● YOUR ASSIGNMENT
Reproduce, from the lines below, exactly the stretch that begins at the line containing "C206: 220nF (GND, SIG) -> 220nF (GND, VB)" and ends at the line containing "R207: 1.3k (GND, VB) -> 6.2k (GND, VB)", both included.

● DATA SHOWN

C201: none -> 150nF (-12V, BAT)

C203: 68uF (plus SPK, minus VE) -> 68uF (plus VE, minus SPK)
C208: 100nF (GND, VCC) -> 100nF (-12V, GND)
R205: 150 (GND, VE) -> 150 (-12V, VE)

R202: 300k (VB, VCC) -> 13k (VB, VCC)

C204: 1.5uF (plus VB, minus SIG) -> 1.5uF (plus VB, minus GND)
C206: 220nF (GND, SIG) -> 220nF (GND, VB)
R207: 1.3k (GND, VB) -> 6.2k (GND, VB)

--

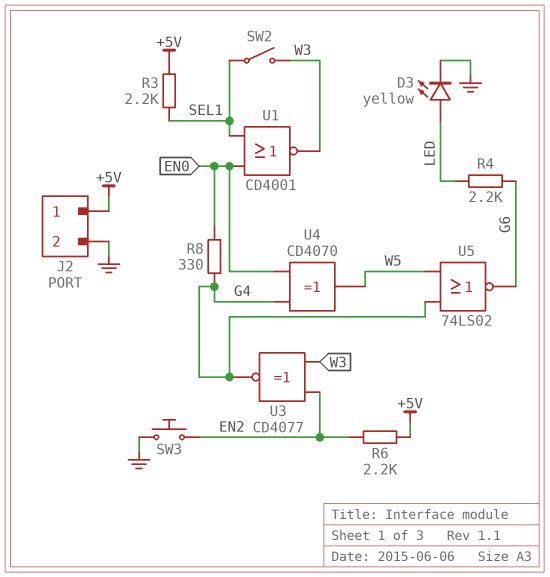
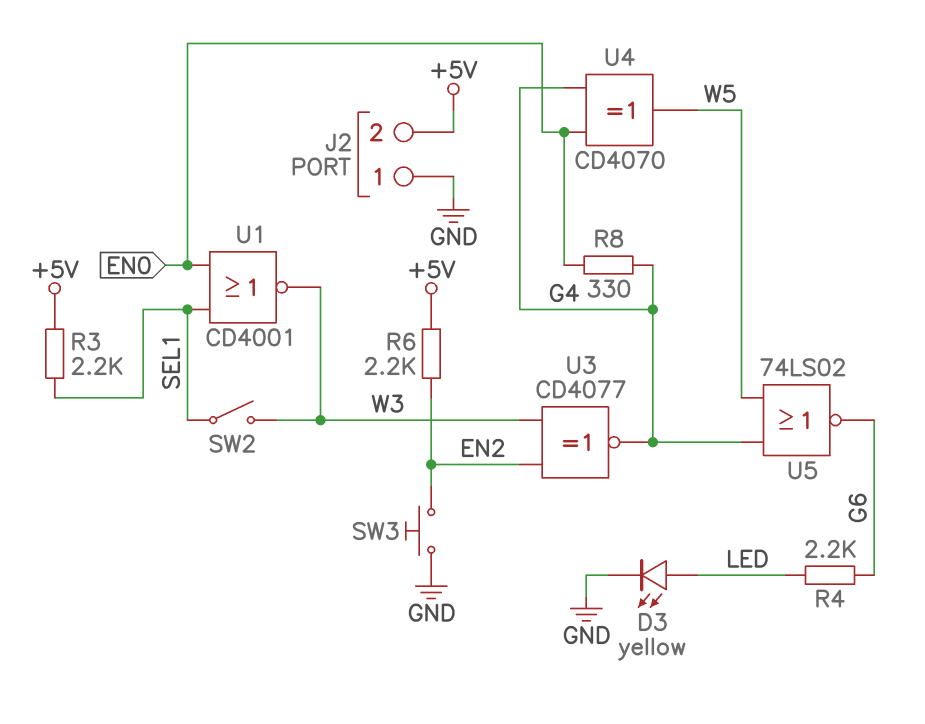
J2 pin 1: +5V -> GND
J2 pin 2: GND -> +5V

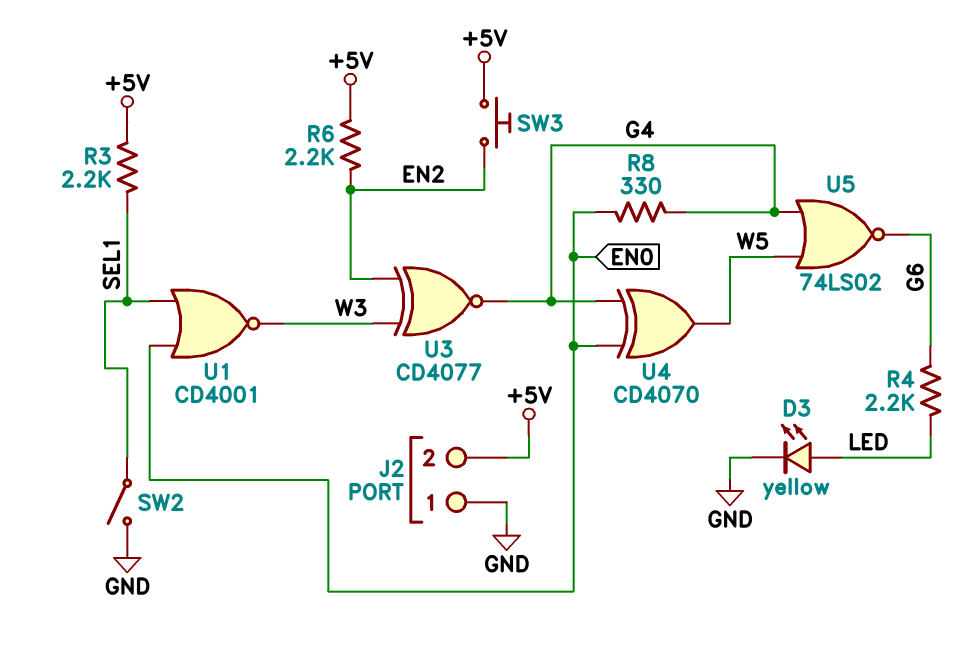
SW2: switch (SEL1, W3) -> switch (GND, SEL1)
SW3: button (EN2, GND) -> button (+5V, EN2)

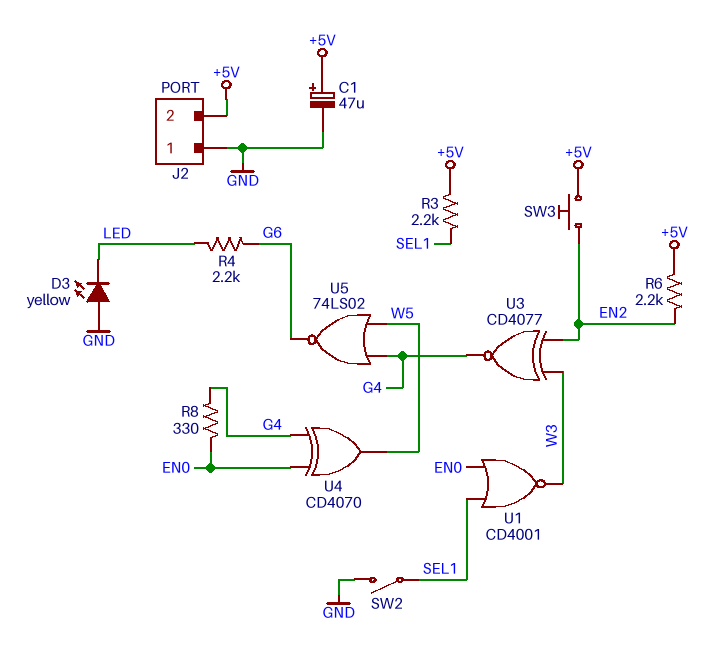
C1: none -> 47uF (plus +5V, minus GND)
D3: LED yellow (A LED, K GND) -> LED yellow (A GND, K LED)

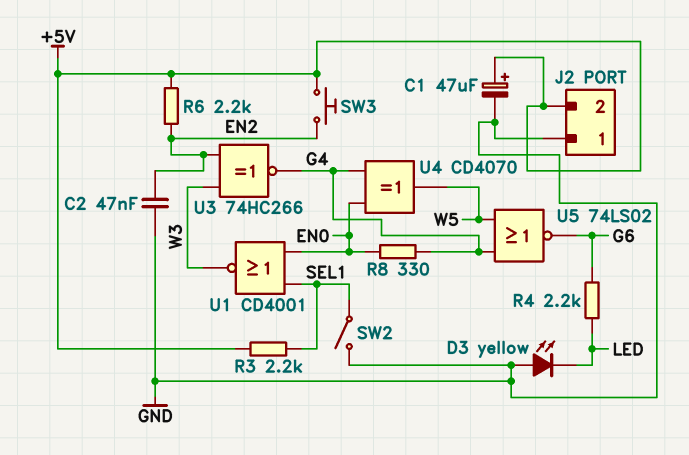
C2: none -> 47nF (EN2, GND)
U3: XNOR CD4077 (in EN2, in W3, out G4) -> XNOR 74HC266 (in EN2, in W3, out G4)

--

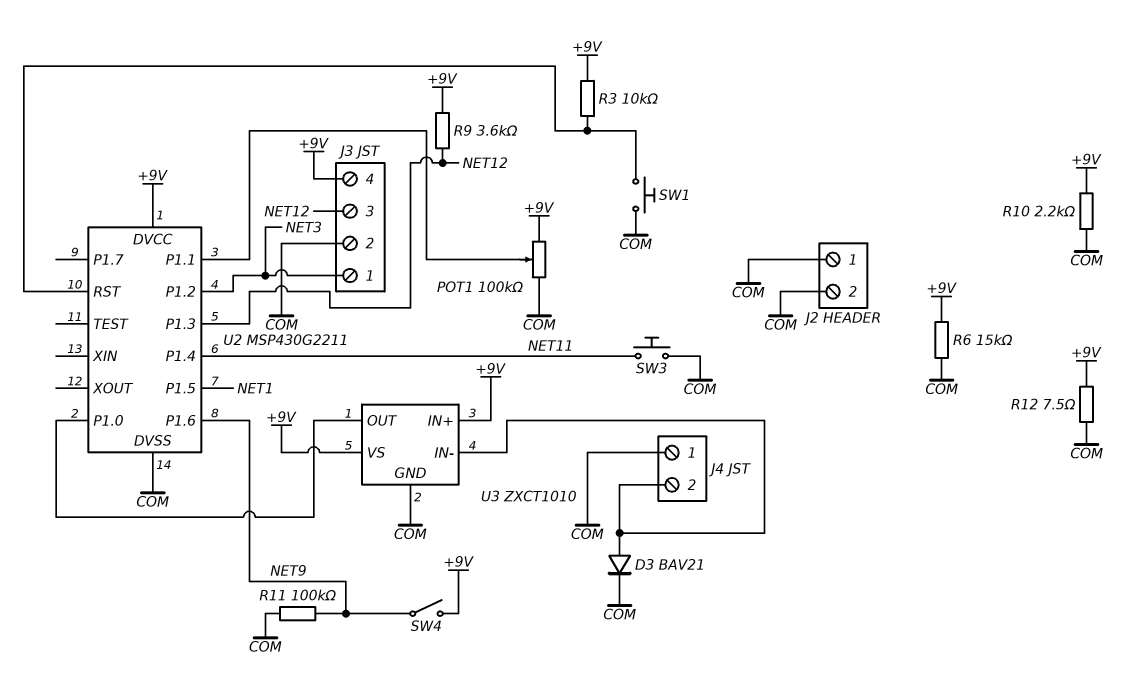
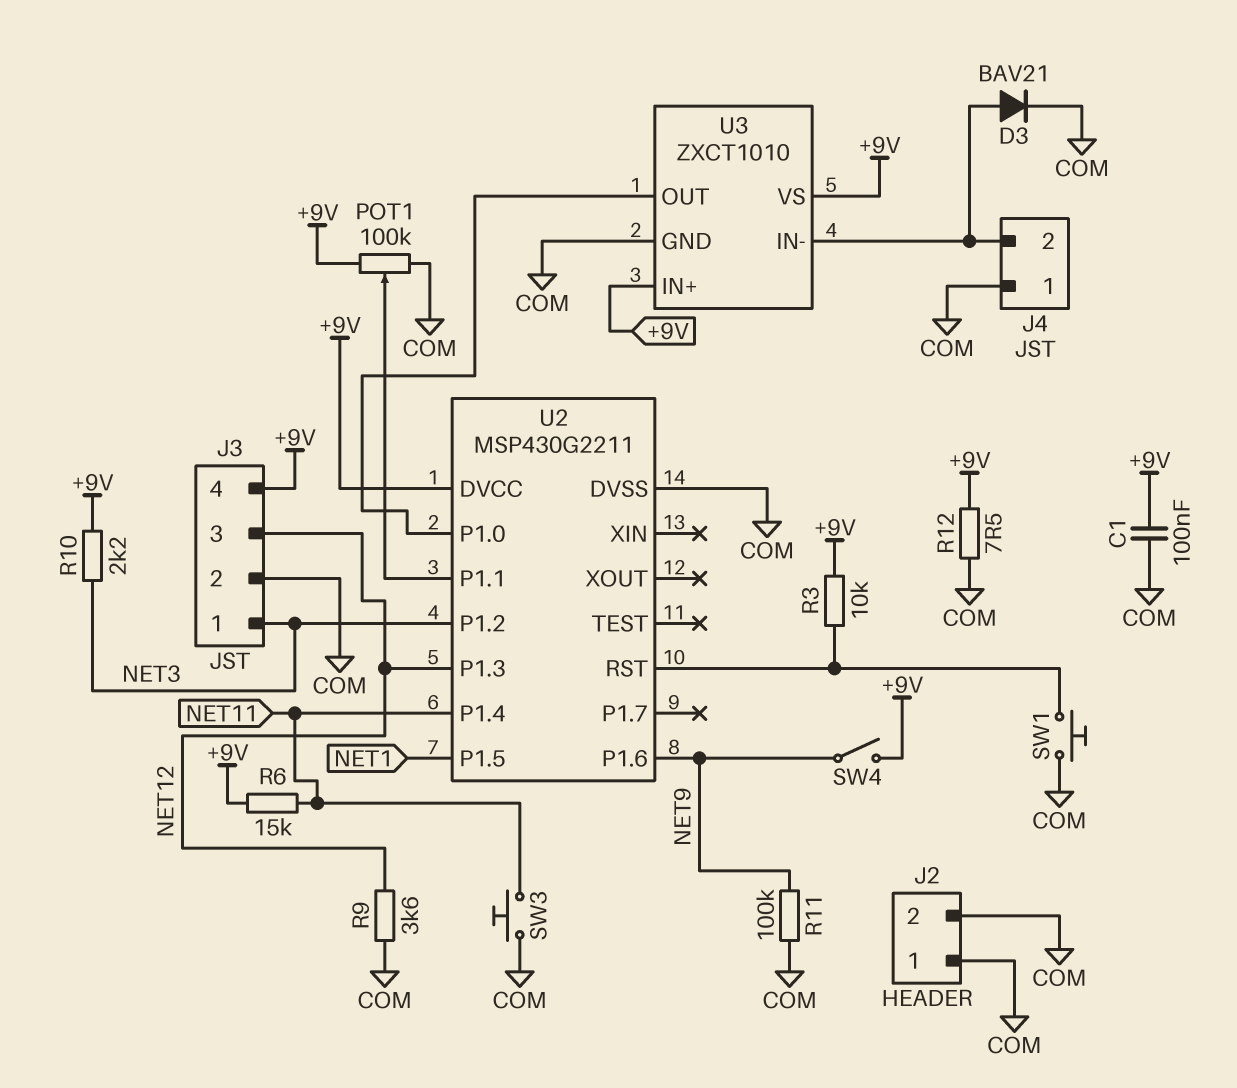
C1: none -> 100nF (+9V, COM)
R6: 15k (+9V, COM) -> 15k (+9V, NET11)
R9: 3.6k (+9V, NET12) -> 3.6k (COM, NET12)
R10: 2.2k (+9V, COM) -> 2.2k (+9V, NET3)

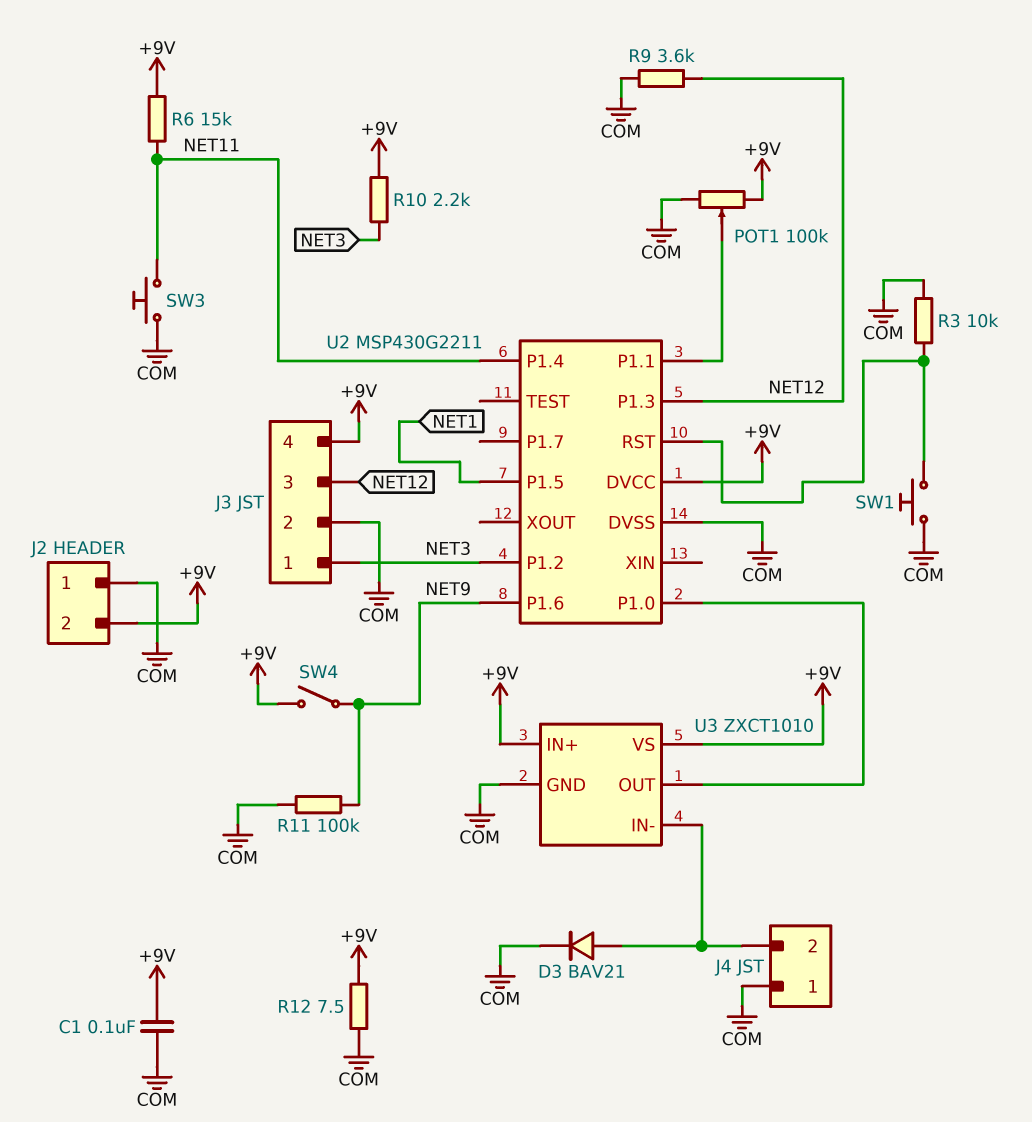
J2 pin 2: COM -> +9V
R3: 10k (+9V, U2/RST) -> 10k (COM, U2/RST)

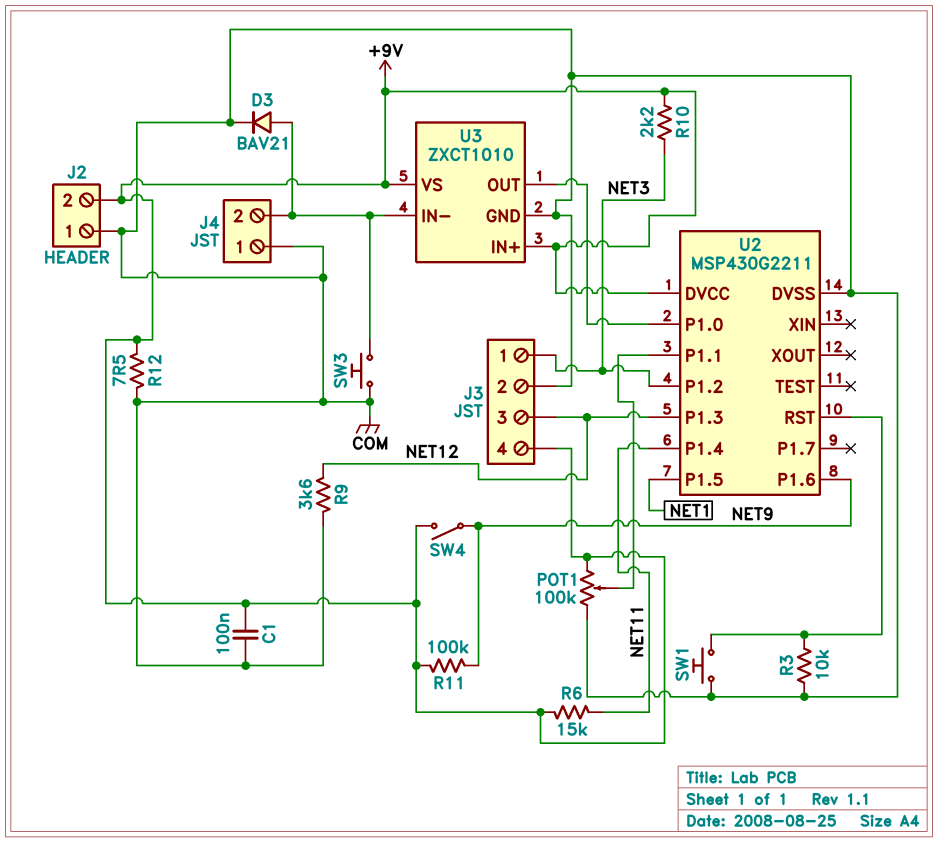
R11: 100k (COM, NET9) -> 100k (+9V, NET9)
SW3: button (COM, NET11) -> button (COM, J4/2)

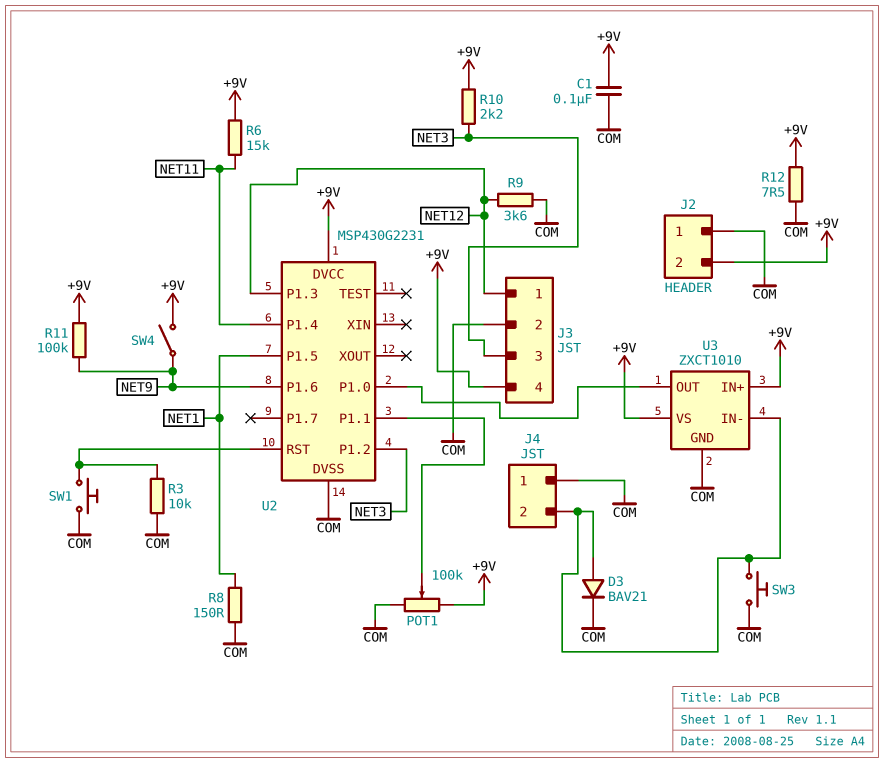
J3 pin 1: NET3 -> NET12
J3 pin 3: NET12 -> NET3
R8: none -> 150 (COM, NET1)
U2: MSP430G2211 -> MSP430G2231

● EXPECTED OUTPUT
C206: 220nF (GND, SIG) -> 220nF (GND, VB)
R207: 1.3k (GND, VB) -> 6.2k (GND, VB)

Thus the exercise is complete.